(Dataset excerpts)
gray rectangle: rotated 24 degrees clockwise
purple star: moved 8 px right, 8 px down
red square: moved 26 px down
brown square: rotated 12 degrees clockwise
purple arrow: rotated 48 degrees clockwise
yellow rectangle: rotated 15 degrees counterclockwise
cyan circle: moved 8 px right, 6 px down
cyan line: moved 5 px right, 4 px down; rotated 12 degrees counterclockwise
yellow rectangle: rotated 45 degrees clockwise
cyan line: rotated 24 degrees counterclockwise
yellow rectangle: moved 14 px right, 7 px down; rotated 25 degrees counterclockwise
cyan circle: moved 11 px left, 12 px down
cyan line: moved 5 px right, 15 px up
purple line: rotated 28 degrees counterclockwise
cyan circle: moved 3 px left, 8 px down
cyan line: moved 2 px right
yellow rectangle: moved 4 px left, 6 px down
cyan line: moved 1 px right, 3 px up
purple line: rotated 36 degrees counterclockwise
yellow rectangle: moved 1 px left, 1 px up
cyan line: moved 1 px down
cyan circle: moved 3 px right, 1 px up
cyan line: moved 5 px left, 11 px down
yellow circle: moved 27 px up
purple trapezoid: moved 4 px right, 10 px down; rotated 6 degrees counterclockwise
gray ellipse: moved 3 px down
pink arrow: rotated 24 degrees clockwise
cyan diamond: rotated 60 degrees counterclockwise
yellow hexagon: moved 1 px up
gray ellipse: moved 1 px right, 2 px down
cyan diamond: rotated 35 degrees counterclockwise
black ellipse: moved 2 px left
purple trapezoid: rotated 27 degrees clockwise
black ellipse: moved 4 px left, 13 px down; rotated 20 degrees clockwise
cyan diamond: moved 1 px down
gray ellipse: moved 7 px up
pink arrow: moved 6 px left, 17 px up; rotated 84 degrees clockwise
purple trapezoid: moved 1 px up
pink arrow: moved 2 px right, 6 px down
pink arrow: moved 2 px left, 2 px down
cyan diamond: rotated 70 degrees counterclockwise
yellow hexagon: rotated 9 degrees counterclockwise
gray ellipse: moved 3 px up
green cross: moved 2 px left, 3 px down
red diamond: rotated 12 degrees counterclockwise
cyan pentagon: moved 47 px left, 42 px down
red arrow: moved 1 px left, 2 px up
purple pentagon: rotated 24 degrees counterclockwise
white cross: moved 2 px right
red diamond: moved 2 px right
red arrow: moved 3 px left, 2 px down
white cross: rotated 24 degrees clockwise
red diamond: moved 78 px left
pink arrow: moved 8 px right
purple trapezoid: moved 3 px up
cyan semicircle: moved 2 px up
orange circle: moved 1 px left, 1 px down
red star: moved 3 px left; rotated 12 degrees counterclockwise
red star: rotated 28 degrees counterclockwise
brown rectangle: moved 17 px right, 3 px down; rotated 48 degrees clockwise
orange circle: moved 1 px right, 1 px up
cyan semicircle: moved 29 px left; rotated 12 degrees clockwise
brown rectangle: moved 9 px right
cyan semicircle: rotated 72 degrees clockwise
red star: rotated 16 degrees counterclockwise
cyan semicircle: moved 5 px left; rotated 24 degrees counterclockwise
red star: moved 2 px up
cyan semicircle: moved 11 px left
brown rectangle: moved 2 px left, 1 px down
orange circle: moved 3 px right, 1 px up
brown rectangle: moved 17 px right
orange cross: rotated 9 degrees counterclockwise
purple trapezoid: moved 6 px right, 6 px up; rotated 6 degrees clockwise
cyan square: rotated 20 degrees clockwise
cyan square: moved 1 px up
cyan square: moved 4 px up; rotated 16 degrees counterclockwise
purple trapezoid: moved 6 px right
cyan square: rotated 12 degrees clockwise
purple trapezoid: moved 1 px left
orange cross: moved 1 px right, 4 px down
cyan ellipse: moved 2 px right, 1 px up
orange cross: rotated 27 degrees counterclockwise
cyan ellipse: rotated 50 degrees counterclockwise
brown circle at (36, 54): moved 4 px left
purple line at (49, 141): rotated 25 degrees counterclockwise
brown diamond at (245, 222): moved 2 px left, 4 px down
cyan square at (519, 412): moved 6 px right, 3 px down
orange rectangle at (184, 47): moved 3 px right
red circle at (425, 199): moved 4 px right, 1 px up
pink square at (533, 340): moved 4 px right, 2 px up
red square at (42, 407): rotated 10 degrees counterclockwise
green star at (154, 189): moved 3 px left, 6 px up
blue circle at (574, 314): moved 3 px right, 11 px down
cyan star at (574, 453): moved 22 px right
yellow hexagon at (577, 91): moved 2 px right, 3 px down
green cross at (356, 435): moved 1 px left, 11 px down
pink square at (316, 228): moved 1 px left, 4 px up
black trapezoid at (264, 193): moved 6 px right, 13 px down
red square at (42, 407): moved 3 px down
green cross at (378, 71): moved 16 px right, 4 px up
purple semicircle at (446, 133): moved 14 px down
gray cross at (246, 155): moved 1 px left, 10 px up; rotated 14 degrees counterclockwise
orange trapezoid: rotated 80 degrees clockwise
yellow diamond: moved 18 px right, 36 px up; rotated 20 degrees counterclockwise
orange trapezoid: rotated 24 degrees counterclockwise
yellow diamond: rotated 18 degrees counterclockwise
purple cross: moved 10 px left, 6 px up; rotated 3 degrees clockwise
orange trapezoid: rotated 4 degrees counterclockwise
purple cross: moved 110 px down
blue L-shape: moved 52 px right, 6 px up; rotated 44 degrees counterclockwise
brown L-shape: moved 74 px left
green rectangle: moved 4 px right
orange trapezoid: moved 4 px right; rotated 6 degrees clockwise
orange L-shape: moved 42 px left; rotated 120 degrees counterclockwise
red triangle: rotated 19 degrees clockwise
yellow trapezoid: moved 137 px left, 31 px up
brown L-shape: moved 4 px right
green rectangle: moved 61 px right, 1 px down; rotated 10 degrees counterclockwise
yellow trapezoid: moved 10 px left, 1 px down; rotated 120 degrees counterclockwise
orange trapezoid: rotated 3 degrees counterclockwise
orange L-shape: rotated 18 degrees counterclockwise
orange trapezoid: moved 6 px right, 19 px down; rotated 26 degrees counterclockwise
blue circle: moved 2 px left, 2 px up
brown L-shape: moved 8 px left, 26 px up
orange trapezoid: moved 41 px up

» **WRITTEN INSTRUCTION**:
Please copy out all of the data above line for line, changing nothing.

» **SOLUTION TO THIS TASK**:
gray rectangle: rotated 24 degrees clockwise
purple star: moved 8 px right, 8 px down
red square: moved 26 px down
brown square: rotated 12 degrees clockwise
purple arrow: rotated 48 degrees clockwise
yellow rectangle: rotated 15 degrees counterclockwise
cyan circle: moved 8 px right, 6 px down
cyan line: moved 5 px right, 4 px down; rotated 12 degrees counterclockwise
yellow rectangle: rotated 45 degrees clockwise
cyan line: rotated 24 degrees counterclockwise
yellow rectangle: moved 14 px right, 7 px down; rotated 25 degrees counterclockwise
cyan circle: moved 11 px left, 12 px down
cyan line: moved 5 px right, 15 px up
purple line: rotated 28 degrees counterclockwise
cyan circle: moved 3 px left, 8 px down
cyan line: moved 2 px right
yellow rectangle: moved 4 px left, 6 px down
cyan line: moved 1 px right, 3 px up
purple line: rotated 36 degrees counterclockwise
yellow rectangle: moved 1 px left, 1 px up
cyan line: moved 1 px down
cyan circle: moved 3 px right, 1 px up
cyan line: moved 5 px left, 11 px down
yellow circle: moved 27 px up
purple trapezoid: moved 4 px right, 10 px down; rotated 6 degrees counterclockwise
gray ellipse: moved 3 px down
pink arrow: rotated 24 degrees clockwise
cyan diamond: rotated 60 degrees counterclockwise
yellow hexagon: moved 1 px up
gray ellipse: moved 1 px right, 2 px down
cyan diamond: rotated 35 degrees counterclockwise
black ellipse: moved 2 px left
purple trapezoid: rotated 27 degrees clockwise
black ellipse: moved 4 px left, 13 px down; rotated 20 degrees clockwise
cyan diamond: moved 1 px down
gray ellipse: moved 7 px up
pink arrow: moved 6 px left, 17 px up; rotated 84 degrees clockwise
purple trapezoid: moved 1 px up
pink arrow: moved 2 px right, 6 px down
pink arrow: moved 2 px left, 2 px down
cyan diamond: rotated 70 degrees counterclockwise
yellow hexagon: rotated 9 degrees counterclockwise
gray ellipse: moved 3 px up
green cross: moved 2 px left, 3 px down
red diamond: rotated 12 degrees counterclockwise
cyan pentagon: moved 47 px left, 42 px down
red arrow: moved 1 px left, 2 px up
purple pentagon: rotated 24 degrees counterclockwise
white cross: moved 2 px right
red diamond: moved 2 px right
red arrow: moved 3 px left, 2 px down
white cross: rotated 24 degrees clockwise
red diamond: moved 78 px left
pink arrow: moved 8 px right
purple trapezoid: moved 3 px up
cyan semicircle: moved 2 px up
orange circle: moved 1 px left, 1 px down
red star: moved 3 px left; rotated 12 degrees counterclockwise
red star: rotated 28 degrees counterclockwise
brown rectangle: moved 17 px right, 3 px down; rotated 48 degrees clockwise
orange circle: moved 1 px right, 1 px up
cyan semicircle: moved 29 px left; rotated 12 degrees clockwise
brown rectangle: moved 9 px right
cyan semicircle: rotated 72 degrees clockwise
red star: rotated 16 degrees counterclockwise
cyan semicircle: moved 5 px left; rotated 24 degrees counterclockwise
red star: moved 2 px up
cyan semicircle: moved 11 px left
brown rectangle: moved 2 px left, 1 px down
orange circle: moved 3 px right, 1 px up
brown rectangle: moved 17 px right
orange cross: rotated 9 degrees counterclockwise
purple trapezoid: moved 6 px right, 6 px up; rotated 6 degrees clockwise
cyan square: rotated 20 degrees clockwise
cyan square: moved 1 px up
cyan square: moved 4 px up; rotated 16 degrees counterclockwise
purple trapezoid: moved 6 px right
cyan square: rotated 12 degrees clockwise
purple trapezoid: moved 1 px left
orange cross: moved 1 px right, 4 px down
cyan ellipse: moved 2 px right, 1 px up
orange cross: rotated 27 degrees counterclockwise
cyan ellipse: rotated 50 degrees counterclockwise
brown circle at (36, 54): moved 4 px left
purple line at (49, 141): rotated 25 degrees counterclockwise
brown diamond at (245, 222): moved 2 px left, 4 px down
cyan square at (519, 412): moved 6 px right, 3 px down
orange rectangle at (184, 47): moved 3 px right
red circle at (425, 199): moved 4 px right, 1 px up
pink square at (533, 340): moved 4 px right, 2 px up
red square at (42, 407): rotated 10 degrees counterclockwise
green star at (154, 189): moved 3 px left, 6 px up
blue circle at (574, 314): moved 3 px right, 11 px down
cyan star at (574, 453): moved 22 px right
yellow hexagon at (577, 91): moved 2 px right, 3 px down
green cross at (356, 435): moved 1 px left, 11 px down
pink square at (316, 228): moved 1 px left, 4 px up
black trapezoid at (264, 193): moved 6 px right, 13 px down
red square at (42, 407): moved 3 px down
green cross at (378, 71): moved 16 px right, 4 px up
purple semicircle at (446, 133): moved 14 px down
gray cross at (246, 155): moved 1 px left, 10 px up; rotated 14 degrees counterclockwise
orange trapezoid: rotated 80 degrees clockwise
yellow diamond: moved 18 px right, 36 px up; rotated 20 degrees counterclockwise
orange trapezoid: rotated 24 degrees counterclockwise
yellow diamond: rotated 18 degrees counterclockwise
purple cross: moved 10 px left, 6 px up; rotated 3 degrees clockwise
orange trapezoid: rotated 4 degrees counterclockwise
purple cross: moved 110 px down
blue L-shape: moved 52 px right, 6 px up; rotated 44 degrees counterclockwise
brown L-shape: moved 74 px left
green rectangle: moved 4 px right
orange trapezoid: moved 4 px right; rotated 6 degrees clockwise
orange L-shape: moved 42 px left; rotated 120 degrees counterclockwise
red triangle: rotated 19 degrees clockwise
yellow trapezoid: moved 137 px left, 31 px up
brown L-shape: moved 4 px right
green rectangle: moved 61 px right, 1 px down; rotated 10 degrees counterclockwise
yellow trapezoid: moved 10 px left, 1 px down; rotated 120 degrees counterclockwise
orange trapezoid: rotated 3 degrees counterclockwise
orange L-shape: rotated 18 degrees counterclockwise
orange trapezoid: moved 6 px right, 19 px down; rotated 26 degrees counterclockwise
blue circle: moved 2 px left, 2 px up
brown L-shape: moved 8 px left, 26 px up
orange trapezoid: moved 41 px up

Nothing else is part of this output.